* _WHAT IS EXPECTED_
Quote all entries exactly, leaving pictures aside.

====

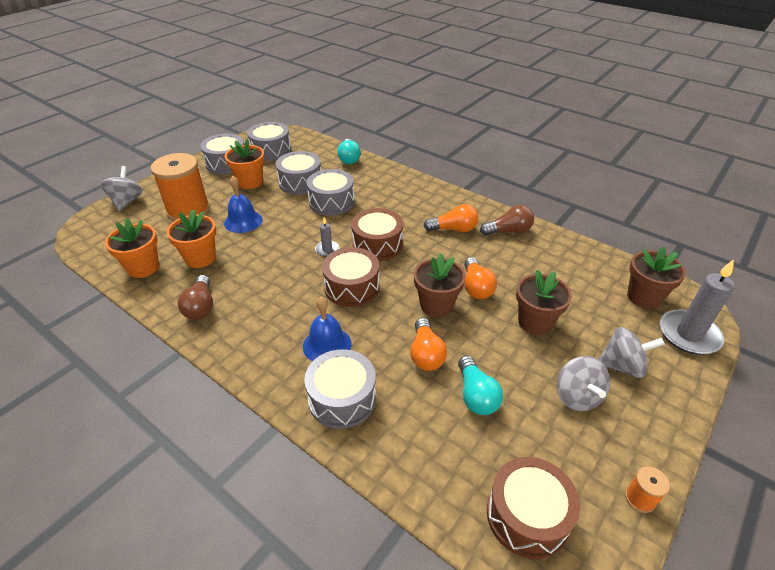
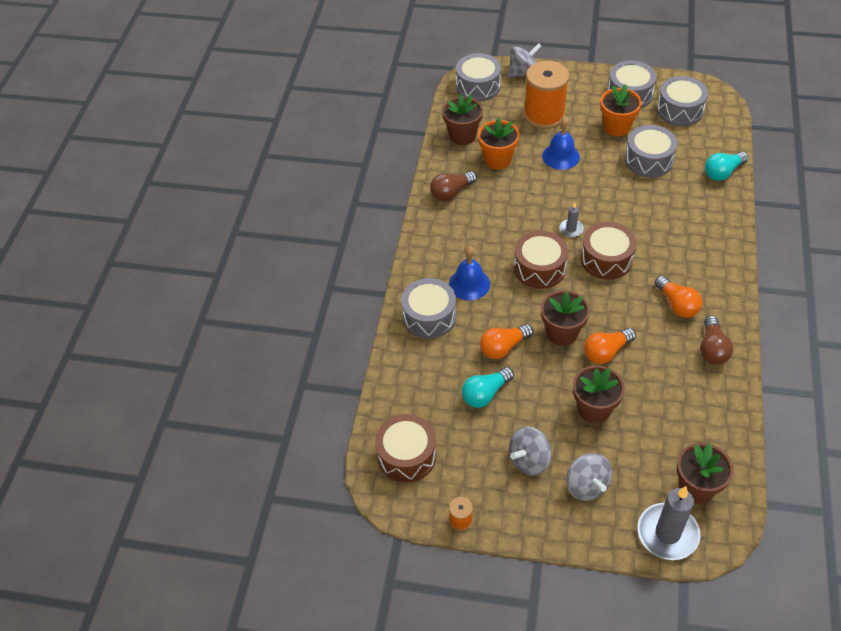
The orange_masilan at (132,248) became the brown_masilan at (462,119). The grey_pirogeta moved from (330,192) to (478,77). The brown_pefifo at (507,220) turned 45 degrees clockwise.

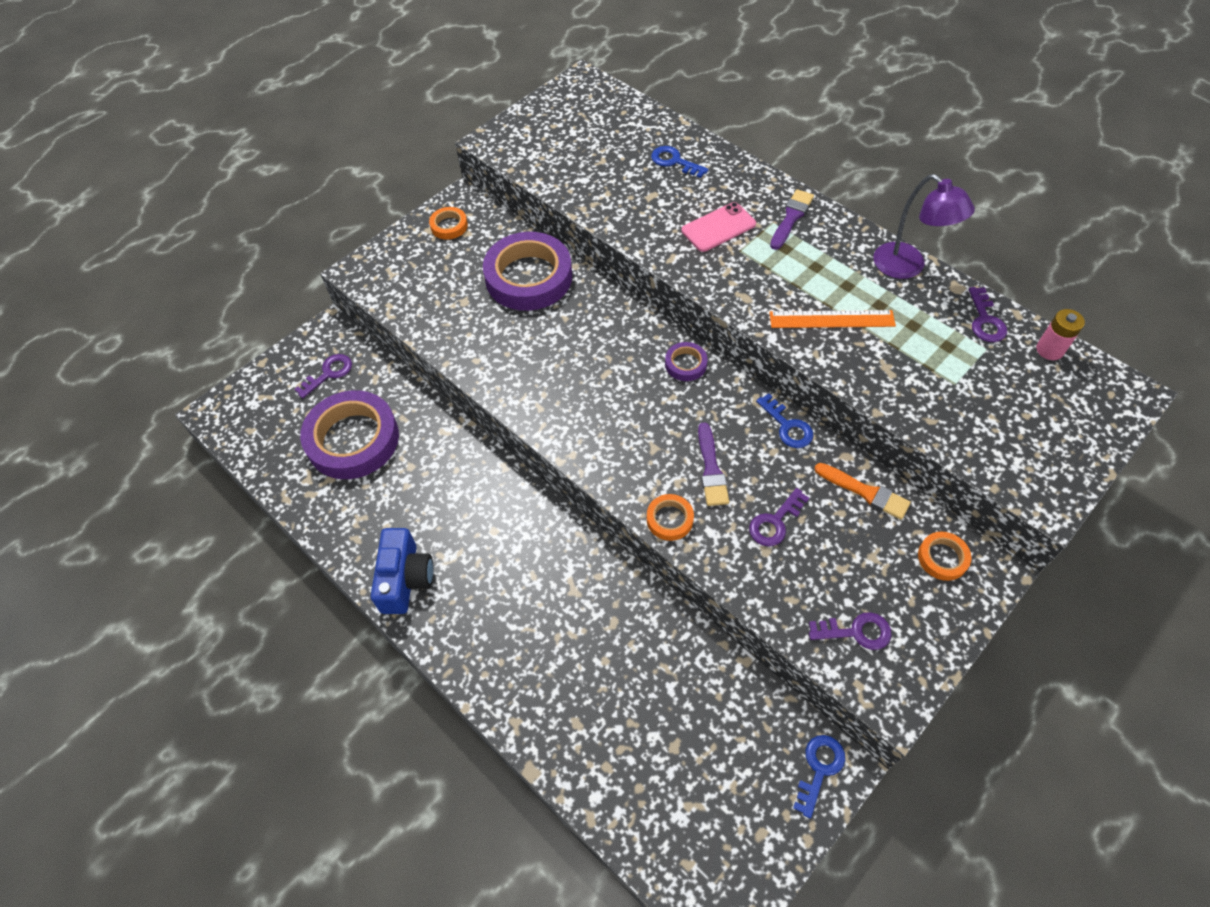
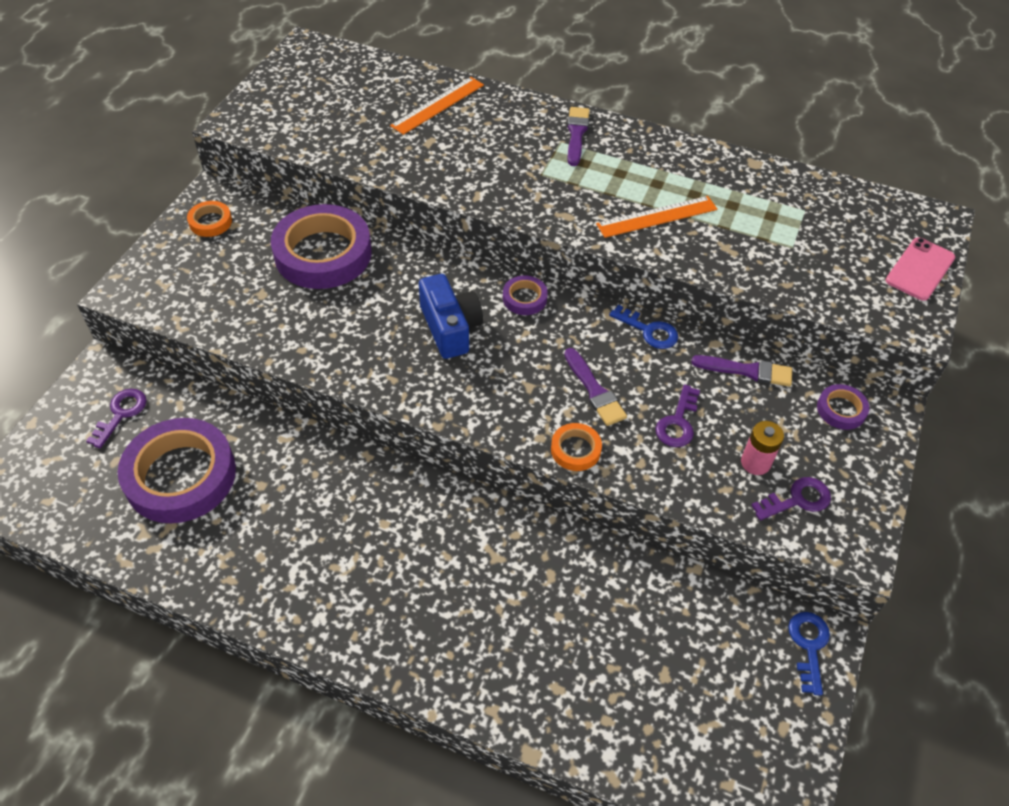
The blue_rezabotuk moved from (402,571) to (451,316). The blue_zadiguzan at (680,162) was replaced by the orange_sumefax at (437,106). The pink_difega moved from (719,227) to (920,269). The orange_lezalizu at (862,491) became the purple_lezalizu at (741,371). The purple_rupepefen at (924,226) disappeared. The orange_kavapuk at (945,556) became the purple_kavapuk at (843,407). The purple_zadiguzan at (988,314) disappeared. The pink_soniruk moved from (1060,334) to (762,448).

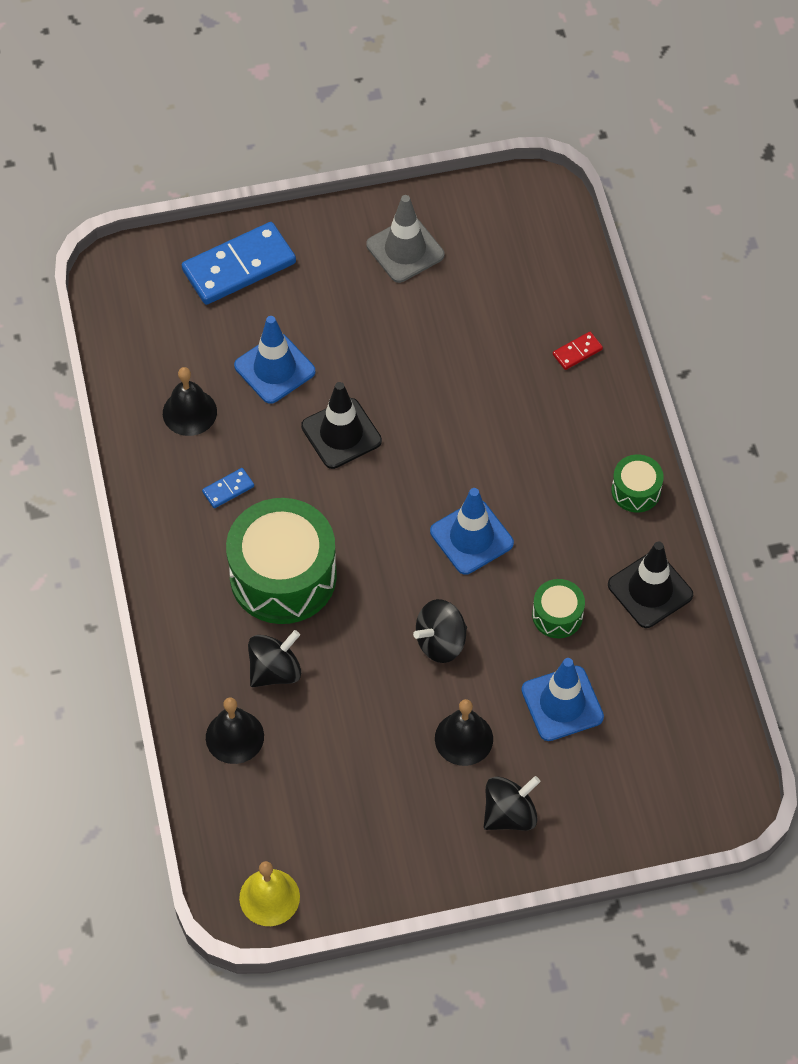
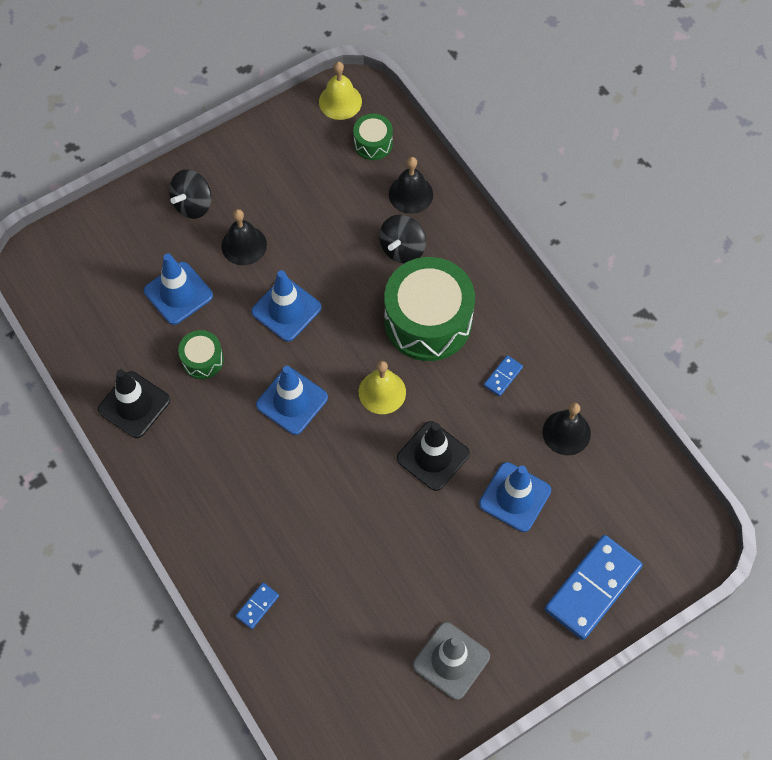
The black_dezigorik at (440,631) was replaced by the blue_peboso at (286,306). The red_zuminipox at (578,351) became the blue_zuminipox at (257,606). The green_pirogeta moved from (637,483) to (373,137). The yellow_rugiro at (382,387) appeared.

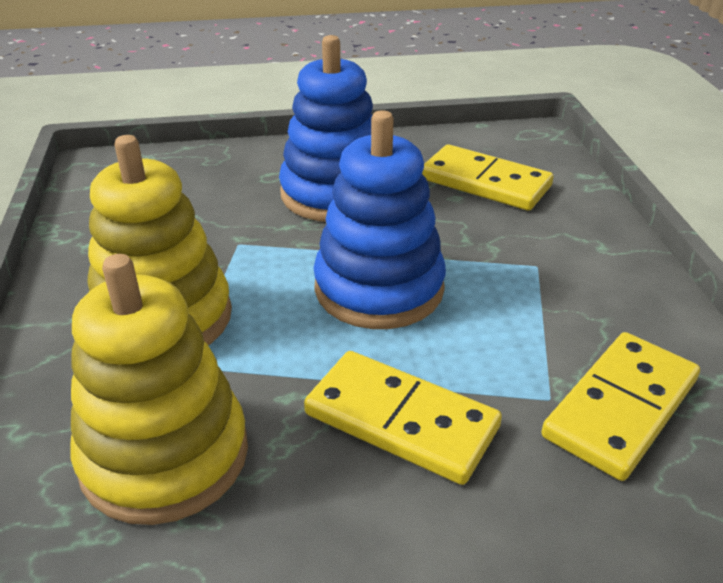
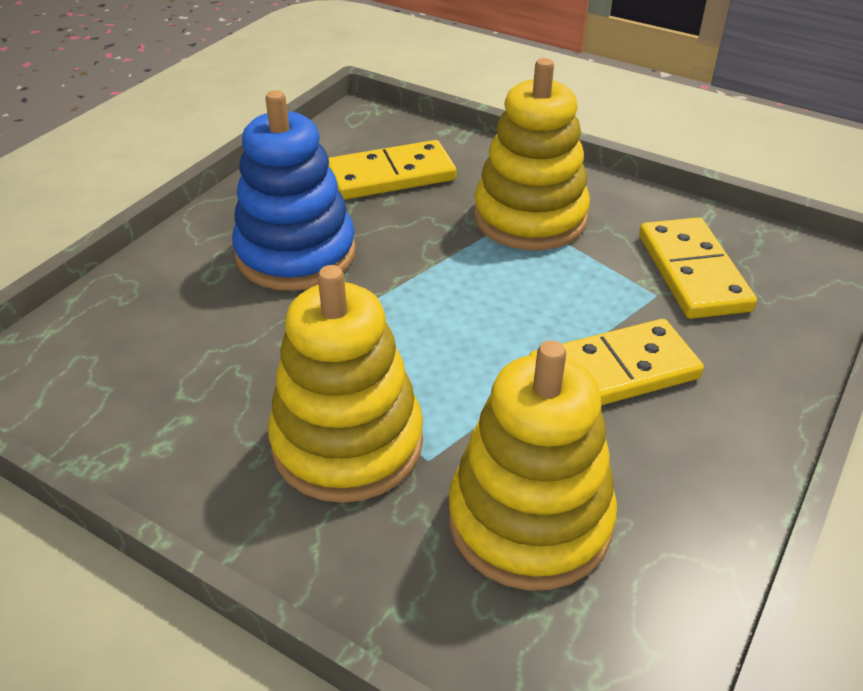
The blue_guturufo at (380,219) disappeared. The yellow_guturufo at (532,154) appeared.

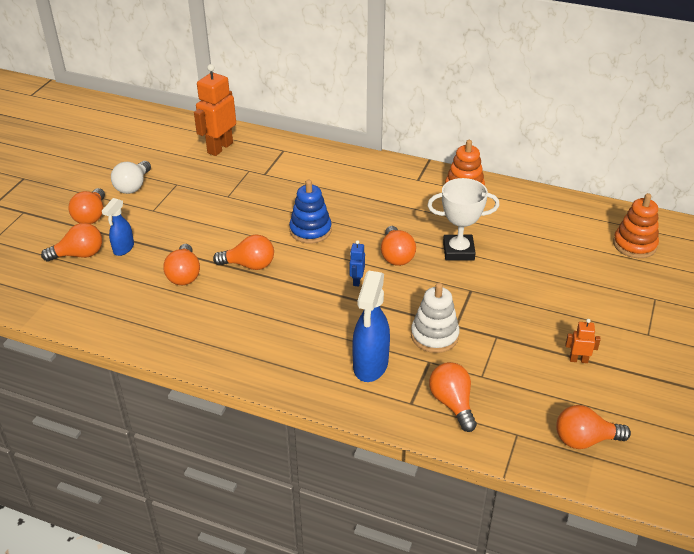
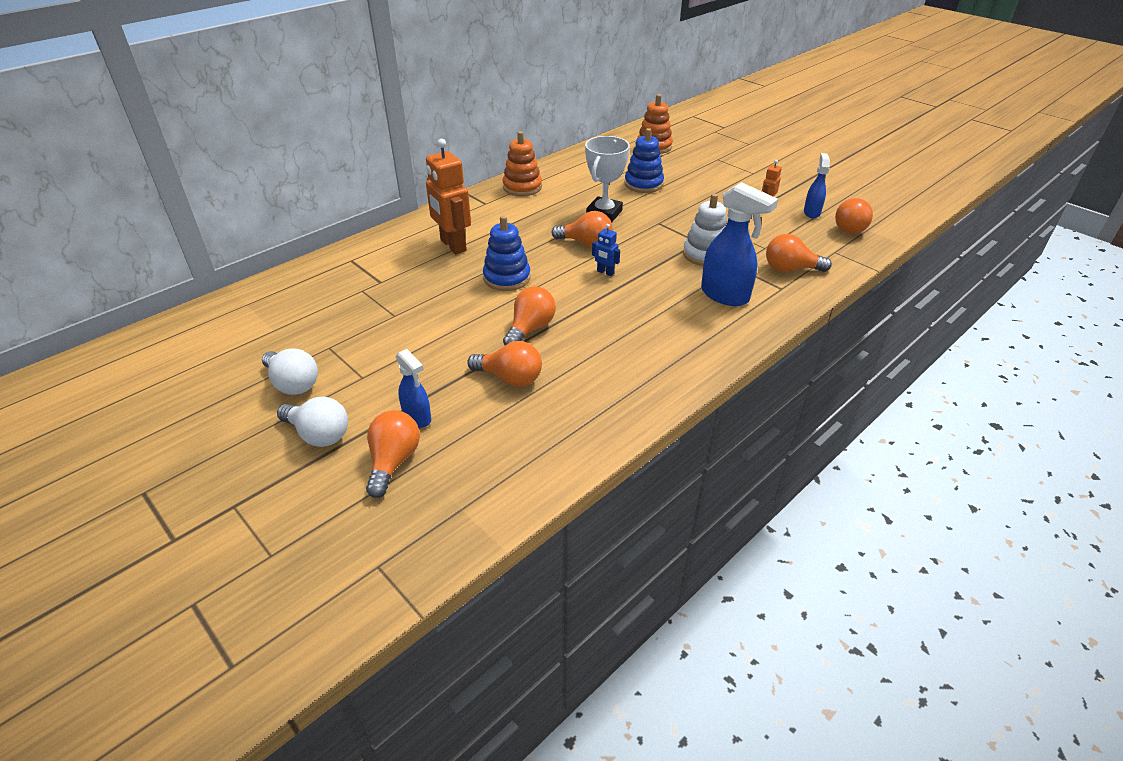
The orange_pefifo at (87,206) became the white_pefifo at (312,421). The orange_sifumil moved from (215,110) to (448,197). The blue_guturufo at (644,160) appeared. The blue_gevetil at (817,185) appeared.

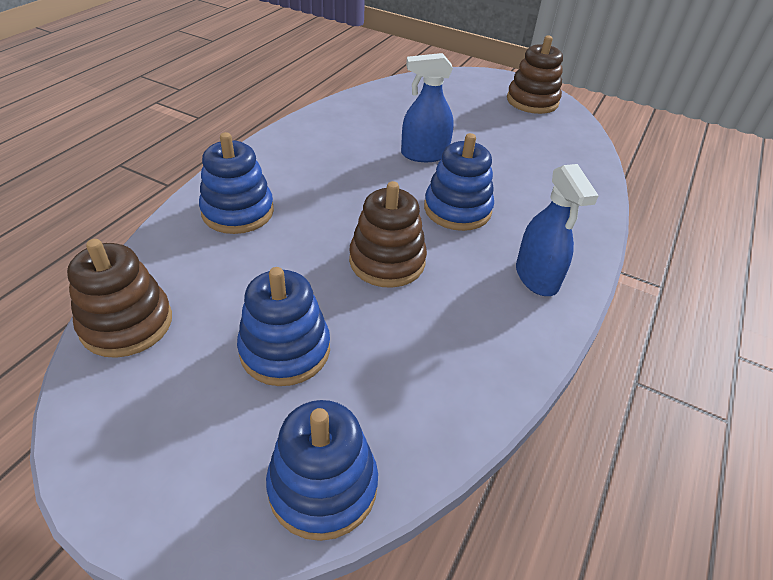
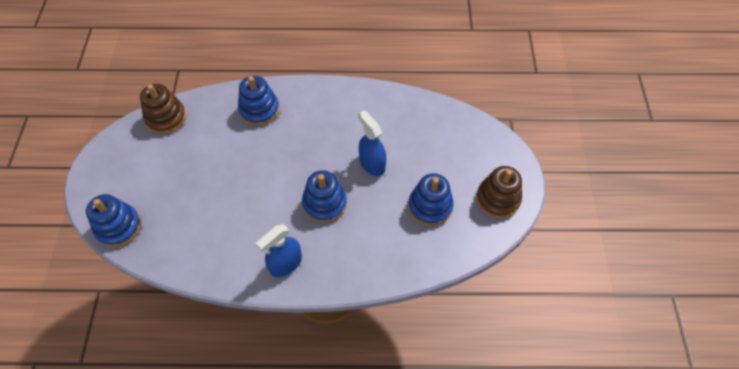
The blue_guturufo moved from (283,326) to (431,199). The brown_guturufo at (388,234) disappeared.

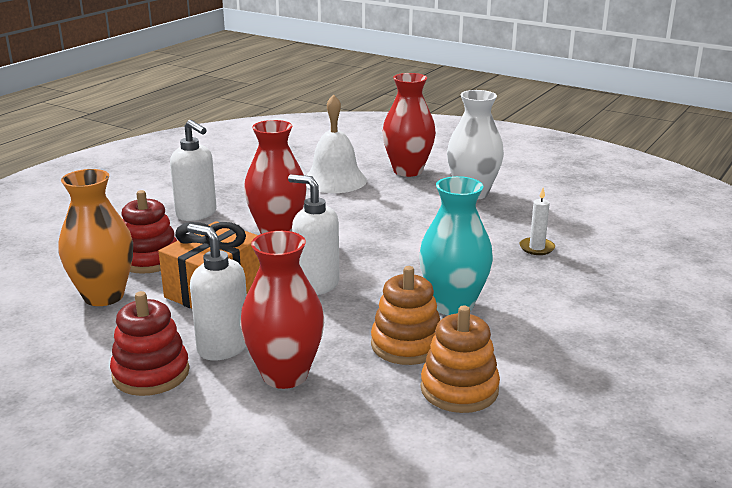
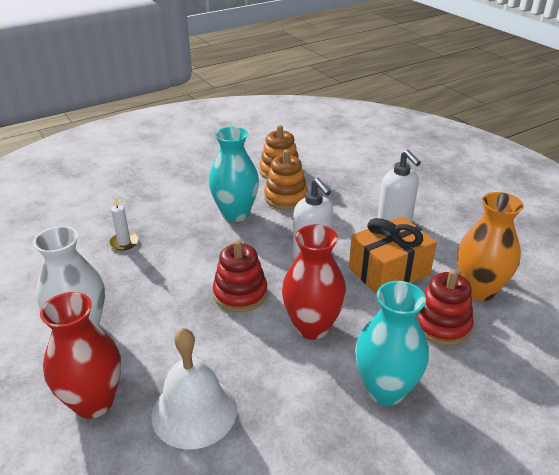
The red_guturufo moved from (149,343) to (240,276). The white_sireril at (193,170) was replaced by the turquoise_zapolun at (392,343). The red_zapolun at (282,310) disappeared.

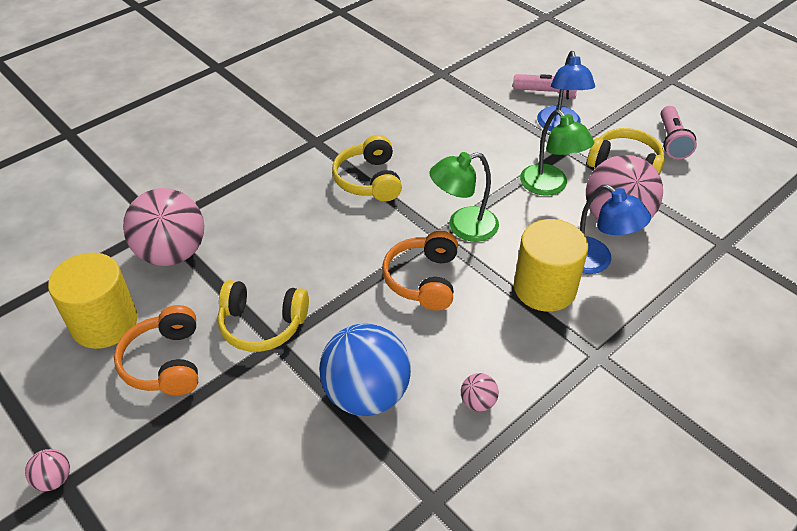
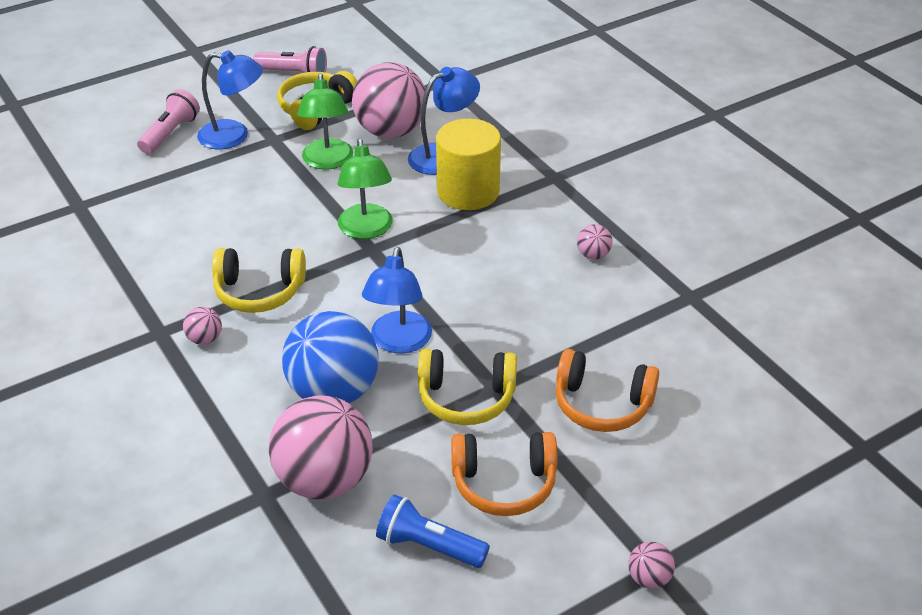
The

====

* _RESULT FOR THIS TASK_
The orange_masilan at (132,248) became the brown_masilan at (462,119). The grey_pirogeta moved from (330,192) to (478,77). The brown_pefifo at (507,220) turned 45 degrees clockwise.

The blue_rezabotuk moved from (402,571) to (451,316). The blue_zadiguzan at (680,162) was replaced by the orange_sumefax at (437,106). The pink_difega moved from (719,227) to (920,269). The orange_lezalizu at (862,491) became the purple_lezalizu at (741,371). The purple_rupepefen at (924,226) disappeared. The orange_kavapuk at (945,556) became the purple_kavapuk at (843,407). The purple_zadiguzan at (988,314) disappeared. The pink_soniruk moved from (1060,334) to (762,448).

The black_dezigorik at (440,631) was replaced by the blue_peboso at (286,306). The red_zuminipox at (578,351) became the blue_zuminipox at (257,606). The green_pirogeta moved from (637,483) to (373,137). The yellow_rugiro at (382,387) appeared.

The blue_guturufo at (380,219) disappeared. The yellow_guturufo at (532,154) appeared.

The orange_pefifo at (87,206) became the white_pefifo at (312,421). The orange_sifumil moved from (215,110) to (448,197). The blue_guturufo at (644,160) appeared. The blue_gevetil at (817,185) appeared.

The blue_guturufo moved from (283,326) to (431,199). The brown_guturufo at (388,234) disappeared.

The red_guturufo moved from (149,343) to (240,276). The white_sireril at (193,170) was replaced by the turquoise_zapolun at (392,343). The red_zapolun at (282,310) disappeared.

The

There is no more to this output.